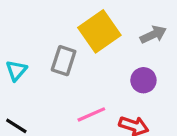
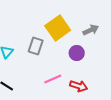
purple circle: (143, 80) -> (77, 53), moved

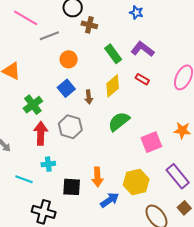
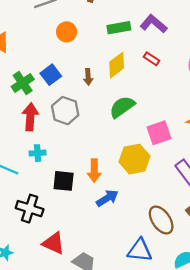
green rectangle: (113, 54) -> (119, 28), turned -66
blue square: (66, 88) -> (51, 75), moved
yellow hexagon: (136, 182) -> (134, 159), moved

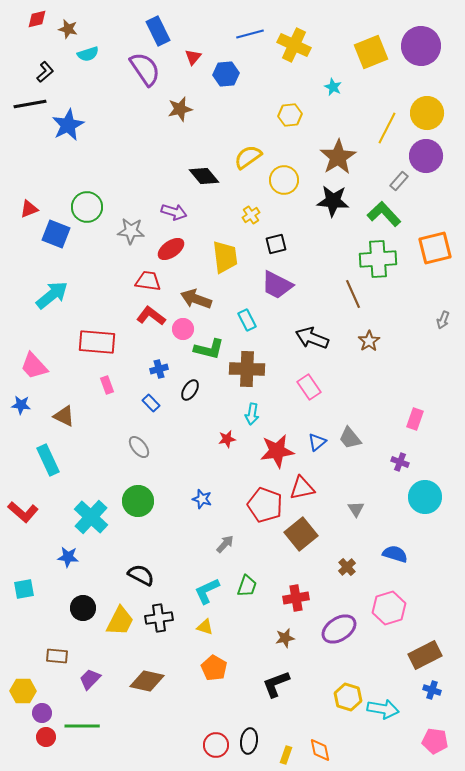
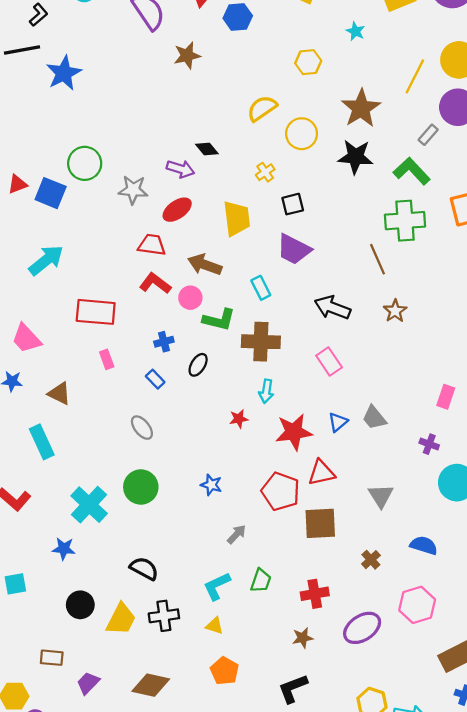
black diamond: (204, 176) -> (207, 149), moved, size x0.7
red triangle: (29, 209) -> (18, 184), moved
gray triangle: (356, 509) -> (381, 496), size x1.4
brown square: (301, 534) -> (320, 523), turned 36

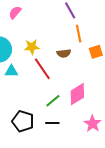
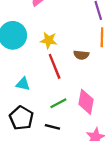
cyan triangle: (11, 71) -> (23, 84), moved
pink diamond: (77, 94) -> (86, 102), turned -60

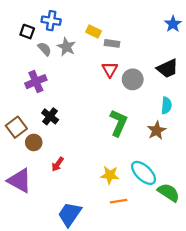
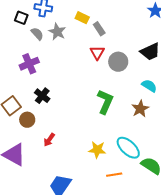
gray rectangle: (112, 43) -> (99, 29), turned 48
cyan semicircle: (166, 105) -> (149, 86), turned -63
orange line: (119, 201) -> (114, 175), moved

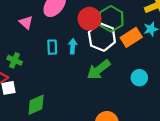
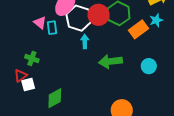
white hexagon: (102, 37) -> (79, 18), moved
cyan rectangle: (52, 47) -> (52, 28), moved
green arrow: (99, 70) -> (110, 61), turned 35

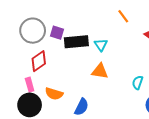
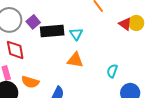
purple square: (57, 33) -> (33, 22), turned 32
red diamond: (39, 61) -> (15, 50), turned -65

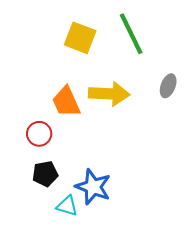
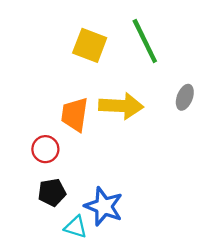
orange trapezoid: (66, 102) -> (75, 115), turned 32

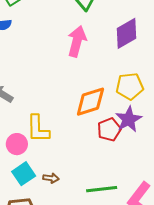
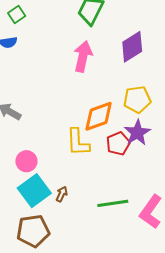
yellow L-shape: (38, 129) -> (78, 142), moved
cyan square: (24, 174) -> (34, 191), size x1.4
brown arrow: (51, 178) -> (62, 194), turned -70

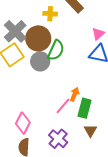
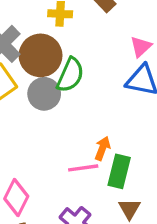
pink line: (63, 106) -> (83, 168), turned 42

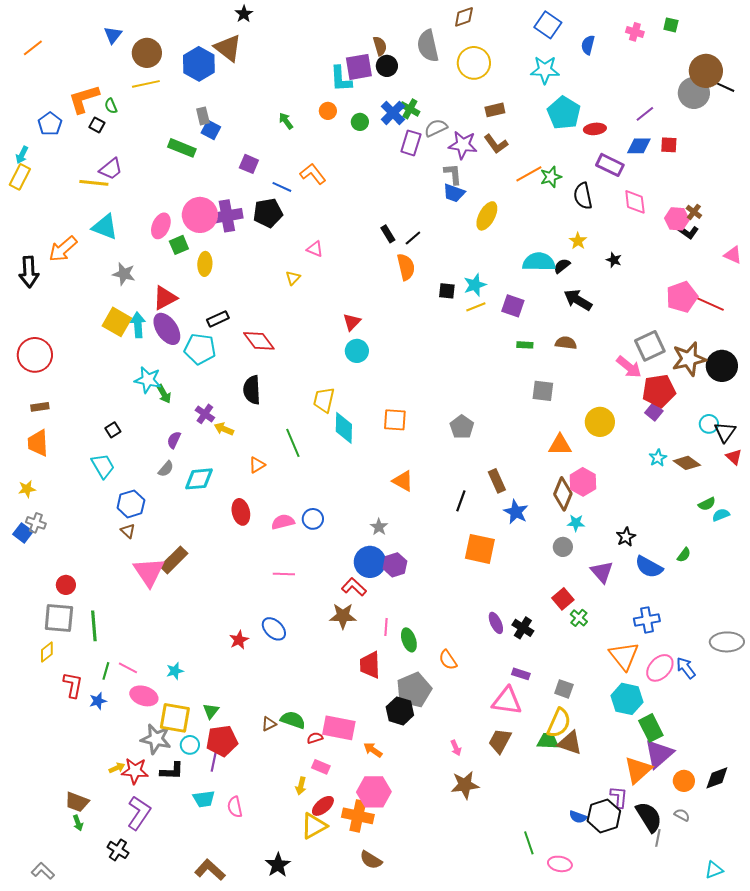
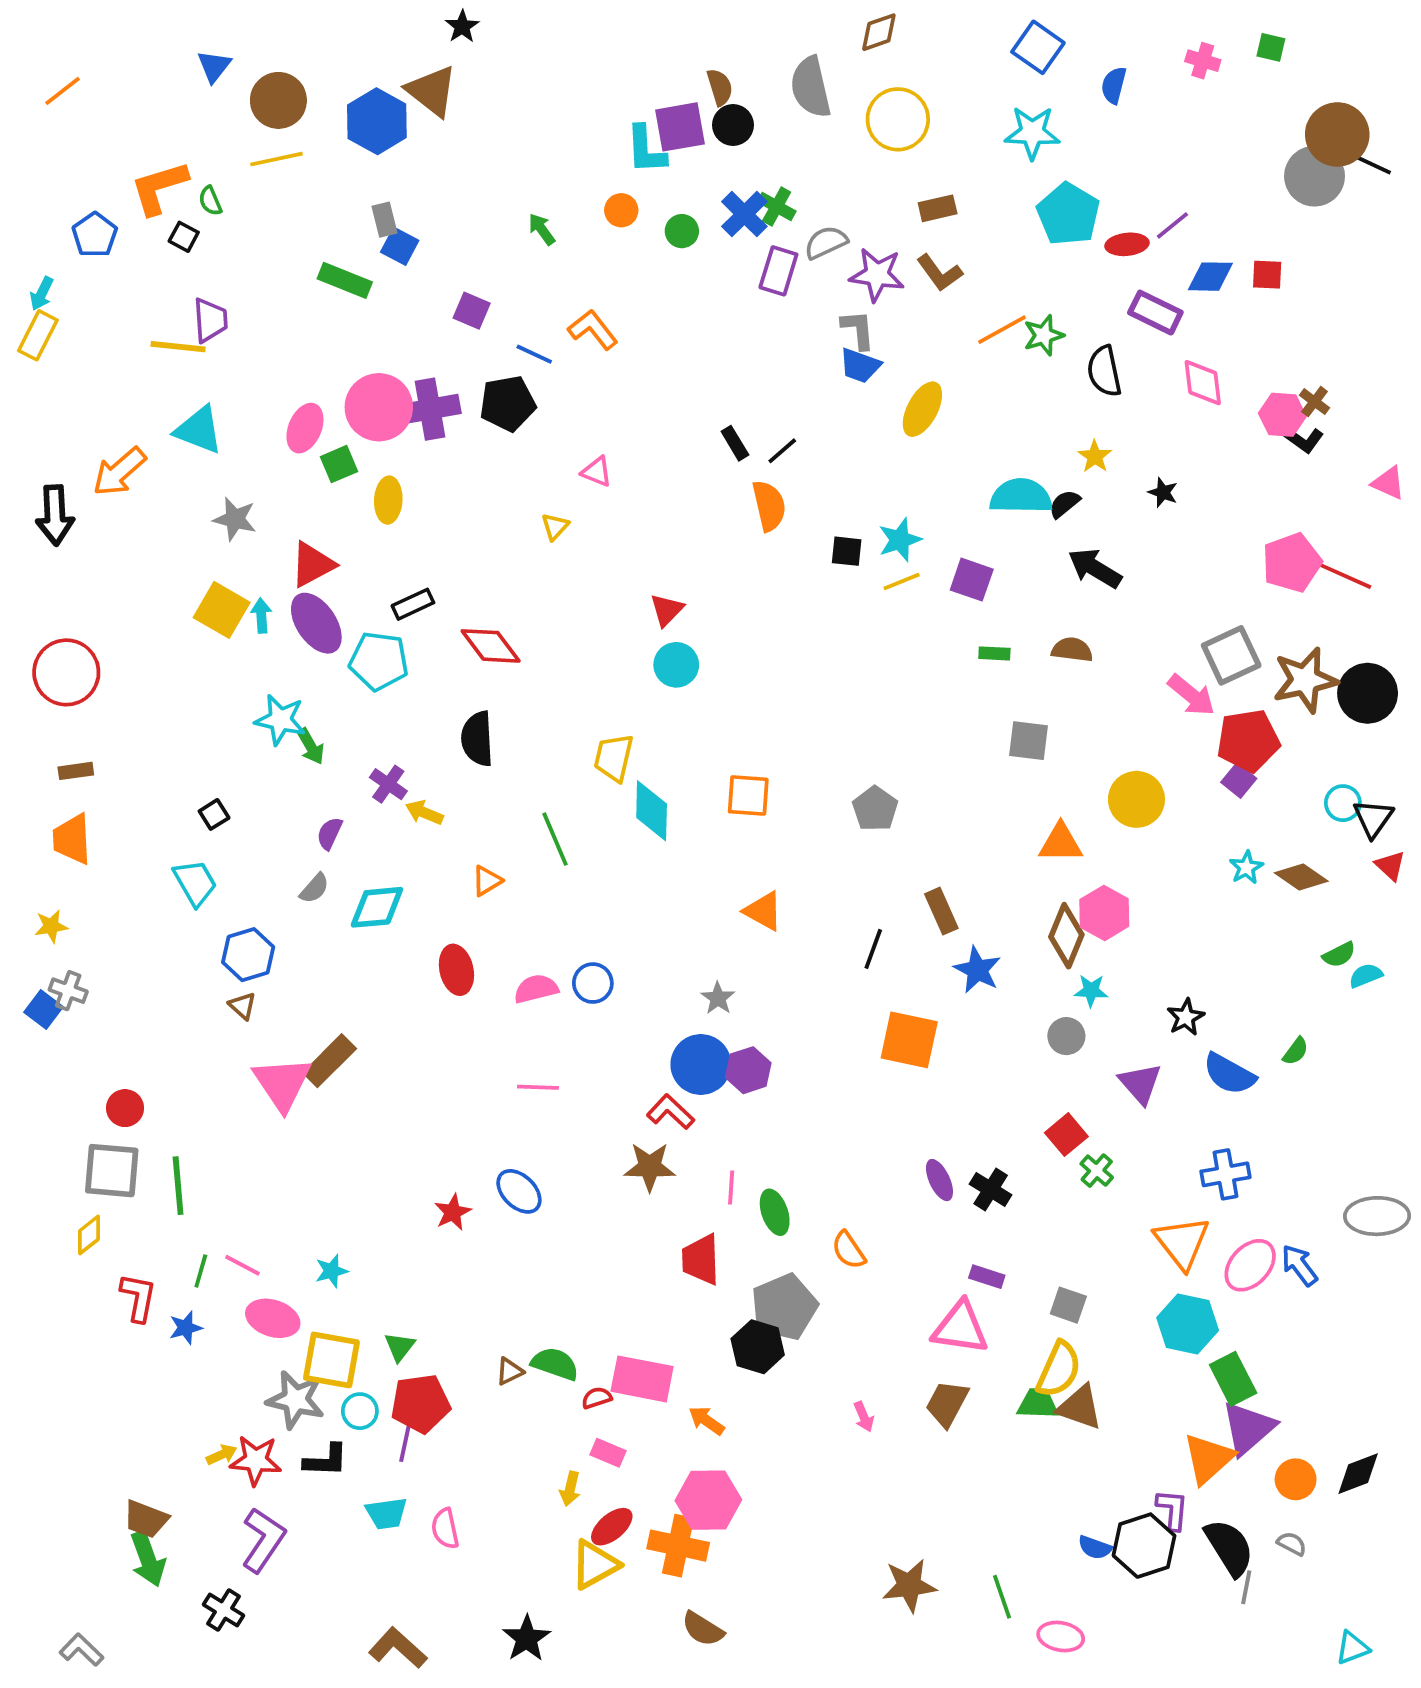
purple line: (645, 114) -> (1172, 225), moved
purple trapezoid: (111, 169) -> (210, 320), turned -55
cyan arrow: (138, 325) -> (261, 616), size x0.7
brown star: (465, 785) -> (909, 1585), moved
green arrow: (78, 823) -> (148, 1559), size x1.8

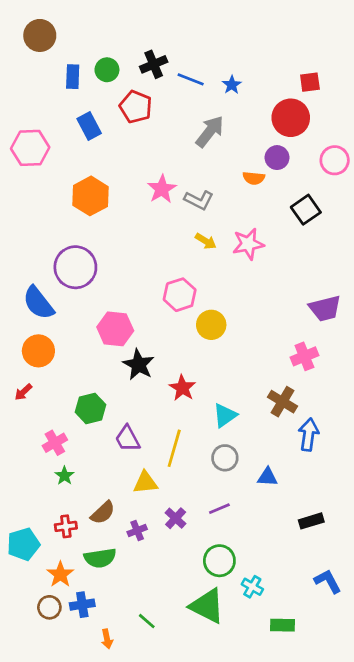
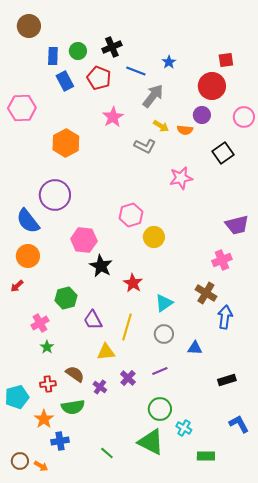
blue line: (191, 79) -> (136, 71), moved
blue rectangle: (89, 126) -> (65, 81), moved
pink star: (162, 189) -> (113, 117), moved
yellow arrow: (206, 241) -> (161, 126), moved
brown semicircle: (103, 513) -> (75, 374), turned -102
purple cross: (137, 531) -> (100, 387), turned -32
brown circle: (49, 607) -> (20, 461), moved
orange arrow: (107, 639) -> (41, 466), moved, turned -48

- **Instructions for the task**: Repeat the listing exactly, pictures excluded.

- **The answer**:
purple circle: (143, 80) -> (77, 53), moved

green rectangle: (113, 54) -> (119, 28), turned -66
blue square: (66, 88) -> (51, 75), moved
yellow hexagon: (136, 182) -> (134, 159), moved

black diamond: (204, 176) -> (207, 149), moved, size x0.7
red triangle: (29, 209) -> (18, 184), moved
gray triangle: (356, 509) -> (381, 496), size x1.4
brown square: (301, 534) -> (320, 523), turned 36

cyan triangle: (11, 71) -> (23, 84), moved
pink diamond: (77, 94) -> (86, 102), turned -60

gray rectangle: (112, 43) -> (99, 29), turned 48
cyan semicircle: (166, 105) -> (149, 86), turned -63
orange line: (119, 201) -> (114, 175), moved

white hexagon: (102, 37) -> (79, 18), moved
cyan rectangle: (52, 47) -> (52, 28), moved
green arrow: (99, 70) -> (110, 61), turned 35

purple square: (57, 33) -> (33, 22), turned 32
red diamond: (39, 61) -> (15, 50), turned -65

orange trapezoid: (66, 102) -> (75, 115), turned 32

yellow L-shape: (38, 129) -> (78, 142), moved
cyan square: (24, 174) -> (34, 191), size x1.4
brown arrow: (51, 178) -> (62, 194), turned -70

pink line: (63, 106) -> (83, 168), turned 42

purple line: (645, 114) -> (1172, 225), moved
purple trapezoid: (111, 169) -> (210, 320), turned -55
cyan arrow: (138, 325) -> (261, 616), size x0.7
brown star: (465, 785) -> (909, 1585), moved
green arrow: (78, 823) -> (148, 1559), size x1.8

blue line: (191, 79) -> (136, 71), moved
blue rectangle: (89, 126) -> (65, 81), moved
pink star: (162, 189) -> (113, 117), moved
yellow arrow: (206, 241) -> (161, 126), moved
brown semicircle: (103, 513) -> (75, 374), turned -102
purple cross: (137, 531) -> (100, 387), turned -32
brown circle: (49, 607) -> (20, 461), moved
orange arrow: (107, 639) -> (41, 466), moved, turned -48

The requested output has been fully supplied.